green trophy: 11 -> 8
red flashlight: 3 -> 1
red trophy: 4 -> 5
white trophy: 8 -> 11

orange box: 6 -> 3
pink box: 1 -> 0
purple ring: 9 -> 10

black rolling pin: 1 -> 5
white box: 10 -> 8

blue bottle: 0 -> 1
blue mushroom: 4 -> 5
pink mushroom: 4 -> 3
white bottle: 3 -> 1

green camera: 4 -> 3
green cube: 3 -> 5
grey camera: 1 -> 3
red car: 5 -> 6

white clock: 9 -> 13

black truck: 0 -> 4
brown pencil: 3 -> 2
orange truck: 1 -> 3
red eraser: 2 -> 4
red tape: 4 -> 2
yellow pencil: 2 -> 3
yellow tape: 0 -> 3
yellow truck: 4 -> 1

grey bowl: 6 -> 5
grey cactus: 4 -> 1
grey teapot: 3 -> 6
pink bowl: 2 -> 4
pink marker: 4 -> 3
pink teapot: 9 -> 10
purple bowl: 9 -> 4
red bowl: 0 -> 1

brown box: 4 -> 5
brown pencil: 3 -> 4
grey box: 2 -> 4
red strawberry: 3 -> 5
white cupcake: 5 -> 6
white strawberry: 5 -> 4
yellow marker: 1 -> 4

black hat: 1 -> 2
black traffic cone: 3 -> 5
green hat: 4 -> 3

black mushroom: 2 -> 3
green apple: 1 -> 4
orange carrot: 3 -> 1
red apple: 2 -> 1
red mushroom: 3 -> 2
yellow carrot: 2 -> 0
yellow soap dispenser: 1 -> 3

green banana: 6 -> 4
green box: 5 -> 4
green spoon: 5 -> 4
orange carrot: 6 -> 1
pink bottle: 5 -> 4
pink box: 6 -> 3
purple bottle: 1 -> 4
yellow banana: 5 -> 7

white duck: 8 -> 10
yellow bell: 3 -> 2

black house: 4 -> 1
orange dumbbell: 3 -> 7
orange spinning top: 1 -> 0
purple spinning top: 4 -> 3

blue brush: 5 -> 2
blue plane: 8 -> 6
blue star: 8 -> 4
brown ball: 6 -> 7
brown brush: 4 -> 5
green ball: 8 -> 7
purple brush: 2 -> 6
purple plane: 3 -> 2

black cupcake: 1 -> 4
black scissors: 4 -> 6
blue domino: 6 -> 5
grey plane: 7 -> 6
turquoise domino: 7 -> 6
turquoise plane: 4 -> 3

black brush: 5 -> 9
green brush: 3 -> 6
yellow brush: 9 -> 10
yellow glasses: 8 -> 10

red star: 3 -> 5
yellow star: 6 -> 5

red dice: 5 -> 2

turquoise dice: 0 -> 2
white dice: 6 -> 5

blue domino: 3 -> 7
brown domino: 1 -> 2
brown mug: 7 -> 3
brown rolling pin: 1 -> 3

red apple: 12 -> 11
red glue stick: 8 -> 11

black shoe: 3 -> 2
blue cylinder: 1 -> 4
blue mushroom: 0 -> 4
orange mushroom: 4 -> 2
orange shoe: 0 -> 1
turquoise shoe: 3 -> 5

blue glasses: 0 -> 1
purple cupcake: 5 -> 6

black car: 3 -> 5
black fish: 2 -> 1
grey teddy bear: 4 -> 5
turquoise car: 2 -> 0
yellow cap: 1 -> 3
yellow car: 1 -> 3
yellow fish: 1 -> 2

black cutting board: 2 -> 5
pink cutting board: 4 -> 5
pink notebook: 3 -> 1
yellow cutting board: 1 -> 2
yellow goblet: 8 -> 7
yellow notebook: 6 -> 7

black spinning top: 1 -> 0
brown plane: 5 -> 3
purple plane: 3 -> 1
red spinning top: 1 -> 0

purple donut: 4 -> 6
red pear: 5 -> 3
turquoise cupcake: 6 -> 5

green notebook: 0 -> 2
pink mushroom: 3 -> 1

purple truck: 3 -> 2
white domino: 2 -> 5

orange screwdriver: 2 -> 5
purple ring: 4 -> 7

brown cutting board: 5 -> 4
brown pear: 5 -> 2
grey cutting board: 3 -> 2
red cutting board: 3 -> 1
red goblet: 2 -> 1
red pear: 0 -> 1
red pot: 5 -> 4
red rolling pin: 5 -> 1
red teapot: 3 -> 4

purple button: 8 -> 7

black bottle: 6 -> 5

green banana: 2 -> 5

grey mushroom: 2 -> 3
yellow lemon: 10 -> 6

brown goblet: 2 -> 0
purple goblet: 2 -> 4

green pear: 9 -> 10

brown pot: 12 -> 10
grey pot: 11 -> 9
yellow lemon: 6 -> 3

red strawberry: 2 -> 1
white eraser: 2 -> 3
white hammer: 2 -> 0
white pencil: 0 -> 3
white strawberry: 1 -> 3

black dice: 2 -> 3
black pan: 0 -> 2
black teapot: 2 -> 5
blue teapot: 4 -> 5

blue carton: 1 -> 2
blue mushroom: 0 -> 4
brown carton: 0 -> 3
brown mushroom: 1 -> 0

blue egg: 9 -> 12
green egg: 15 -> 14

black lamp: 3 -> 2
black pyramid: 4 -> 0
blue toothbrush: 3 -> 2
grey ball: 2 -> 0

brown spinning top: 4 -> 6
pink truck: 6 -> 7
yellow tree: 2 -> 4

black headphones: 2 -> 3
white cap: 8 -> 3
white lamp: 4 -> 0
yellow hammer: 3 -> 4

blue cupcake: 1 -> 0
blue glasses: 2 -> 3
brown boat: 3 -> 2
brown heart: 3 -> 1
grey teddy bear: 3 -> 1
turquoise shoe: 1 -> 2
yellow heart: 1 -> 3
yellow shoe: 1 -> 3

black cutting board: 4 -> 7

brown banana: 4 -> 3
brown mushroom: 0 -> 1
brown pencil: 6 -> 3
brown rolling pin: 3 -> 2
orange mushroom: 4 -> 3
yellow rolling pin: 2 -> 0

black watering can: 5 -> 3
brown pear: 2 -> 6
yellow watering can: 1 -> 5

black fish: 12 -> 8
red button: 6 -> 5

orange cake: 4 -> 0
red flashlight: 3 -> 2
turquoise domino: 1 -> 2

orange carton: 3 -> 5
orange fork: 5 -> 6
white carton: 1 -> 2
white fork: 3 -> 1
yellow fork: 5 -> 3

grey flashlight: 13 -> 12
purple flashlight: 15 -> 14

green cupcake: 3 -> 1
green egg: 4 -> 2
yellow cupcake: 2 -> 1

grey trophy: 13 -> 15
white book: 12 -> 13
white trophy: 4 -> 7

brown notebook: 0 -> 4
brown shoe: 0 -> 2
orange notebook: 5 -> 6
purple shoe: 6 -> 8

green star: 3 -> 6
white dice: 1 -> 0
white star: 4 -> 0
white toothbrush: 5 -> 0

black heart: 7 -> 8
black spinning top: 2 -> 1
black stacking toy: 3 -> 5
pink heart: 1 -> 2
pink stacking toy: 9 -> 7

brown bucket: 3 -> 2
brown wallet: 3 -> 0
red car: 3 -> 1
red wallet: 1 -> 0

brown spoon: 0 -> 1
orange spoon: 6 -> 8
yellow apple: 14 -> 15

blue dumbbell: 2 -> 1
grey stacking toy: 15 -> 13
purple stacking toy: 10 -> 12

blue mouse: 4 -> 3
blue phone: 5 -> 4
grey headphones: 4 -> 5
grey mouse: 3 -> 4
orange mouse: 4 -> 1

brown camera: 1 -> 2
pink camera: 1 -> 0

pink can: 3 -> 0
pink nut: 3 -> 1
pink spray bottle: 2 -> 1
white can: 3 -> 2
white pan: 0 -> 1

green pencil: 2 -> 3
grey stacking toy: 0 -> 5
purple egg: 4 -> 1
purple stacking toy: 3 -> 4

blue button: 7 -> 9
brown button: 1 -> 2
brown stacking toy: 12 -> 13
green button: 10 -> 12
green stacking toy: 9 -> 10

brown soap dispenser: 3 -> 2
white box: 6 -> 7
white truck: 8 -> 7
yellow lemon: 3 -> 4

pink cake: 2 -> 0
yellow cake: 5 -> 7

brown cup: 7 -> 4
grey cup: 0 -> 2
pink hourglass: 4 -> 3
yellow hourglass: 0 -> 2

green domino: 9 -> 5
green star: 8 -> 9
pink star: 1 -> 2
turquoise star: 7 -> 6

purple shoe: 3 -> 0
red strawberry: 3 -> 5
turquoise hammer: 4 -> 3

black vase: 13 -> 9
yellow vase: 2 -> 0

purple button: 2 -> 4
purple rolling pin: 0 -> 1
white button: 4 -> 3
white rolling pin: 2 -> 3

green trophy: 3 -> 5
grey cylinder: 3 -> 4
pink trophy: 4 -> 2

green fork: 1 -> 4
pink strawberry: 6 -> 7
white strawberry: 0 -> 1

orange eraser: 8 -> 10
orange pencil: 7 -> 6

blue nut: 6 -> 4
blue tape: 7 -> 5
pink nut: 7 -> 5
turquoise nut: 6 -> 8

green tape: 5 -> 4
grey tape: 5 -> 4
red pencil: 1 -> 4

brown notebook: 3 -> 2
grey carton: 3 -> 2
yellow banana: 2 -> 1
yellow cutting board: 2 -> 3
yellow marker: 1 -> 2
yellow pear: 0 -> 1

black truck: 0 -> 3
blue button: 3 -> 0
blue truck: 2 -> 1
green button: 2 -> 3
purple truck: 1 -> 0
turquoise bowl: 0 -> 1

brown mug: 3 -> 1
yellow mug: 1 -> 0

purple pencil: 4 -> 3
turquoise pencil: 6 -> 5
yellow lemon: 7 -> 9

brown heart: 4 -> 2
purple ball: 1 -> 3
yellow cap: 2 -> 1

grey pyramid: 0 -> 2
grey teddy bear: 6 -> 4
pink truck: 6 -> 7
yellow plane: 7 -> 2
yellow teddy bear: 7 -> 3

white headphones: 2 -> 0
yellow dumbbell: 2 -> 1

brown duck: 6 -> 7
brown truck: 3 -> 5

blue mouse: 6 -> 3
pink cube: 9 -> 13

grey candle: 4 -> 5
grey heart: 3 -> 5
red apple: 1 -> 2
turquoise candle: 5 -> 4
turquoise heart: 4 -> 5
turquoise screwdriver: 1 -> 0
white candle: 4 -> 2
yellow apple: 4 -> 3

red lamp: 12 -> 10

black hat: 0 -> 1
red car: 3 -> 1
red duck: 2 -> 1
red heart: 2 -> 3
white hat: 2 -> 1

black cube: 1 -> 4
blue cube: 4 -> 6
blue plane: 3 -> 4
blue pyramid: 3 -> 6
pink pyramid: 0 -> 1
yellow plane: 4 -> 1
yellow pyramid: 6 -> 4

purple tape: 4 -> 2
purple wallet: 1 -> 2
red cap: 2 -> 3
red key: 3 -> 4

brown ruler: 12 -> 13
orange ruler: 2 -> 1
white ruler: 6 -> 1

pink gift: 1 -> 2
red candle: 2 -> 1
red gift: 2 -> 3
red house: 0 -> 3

Required action: Your answer should be the lines above, from the line containing "red car: 5 -> 6" up to and including the line containing "red bowl: 0 -> 1", reproduced exactly and with nothing else.

Written solution:
red car: 5 -> 6

white clock: 9 -> 13

black truck: 0 -> 4
brown pencil: 3 -> 2
orange truck: 1 -> 3
red eraser: 2 -> 4
red tape: 4 -> 2
yellow pencil: 2 -> 3
yellow tape: 0 -> 3
yellow truck: 4 -> 1

grey bowl: 6 -> 5
grey cactus: 4 -> 1
grey teapot: 3 -> 6
pink bowl: 2 -> 4
pink marker: 4 -> 3
pink teapot: 9 -> 10
purple bowl: 9 -> 4
red bowl: 0 -> 1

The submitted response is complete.